#### What is expected:
Give back exactly the line containing "TP2: none -> test point (THR)" together with all the lines after it, ending at the final line below.

#### Data shown:

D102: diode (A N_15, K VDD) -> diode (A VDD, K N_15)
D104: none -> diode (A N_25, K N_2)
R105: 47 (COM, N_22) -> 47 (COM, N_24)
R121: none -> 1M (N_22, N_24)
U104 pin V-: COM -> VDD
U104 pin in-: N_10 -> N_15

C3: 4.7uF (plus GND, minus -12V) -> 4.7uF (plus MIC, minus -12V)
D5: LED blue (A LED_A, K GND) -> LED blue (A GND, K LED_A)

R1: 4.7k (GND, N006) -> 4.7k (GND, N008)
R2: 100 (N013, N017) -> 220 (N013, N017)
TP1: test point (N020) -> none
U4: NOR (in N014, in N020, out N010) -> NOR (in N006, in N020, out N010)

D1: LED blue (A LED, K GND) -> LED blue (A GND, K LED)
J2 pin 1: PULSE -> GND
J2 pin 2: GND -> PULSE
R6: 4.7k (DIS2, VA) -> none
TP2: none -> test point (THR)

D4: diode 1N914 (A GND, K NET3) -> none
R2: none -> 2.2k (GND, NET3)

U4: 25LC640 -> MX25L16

#### Result:
TP2: none -> test point (THR)

D4: diode 1N914 (A GND, K NET3) -> none
R2: none -> 2.2k (GND, NET3)

U4: 25LC640 -> MX25L16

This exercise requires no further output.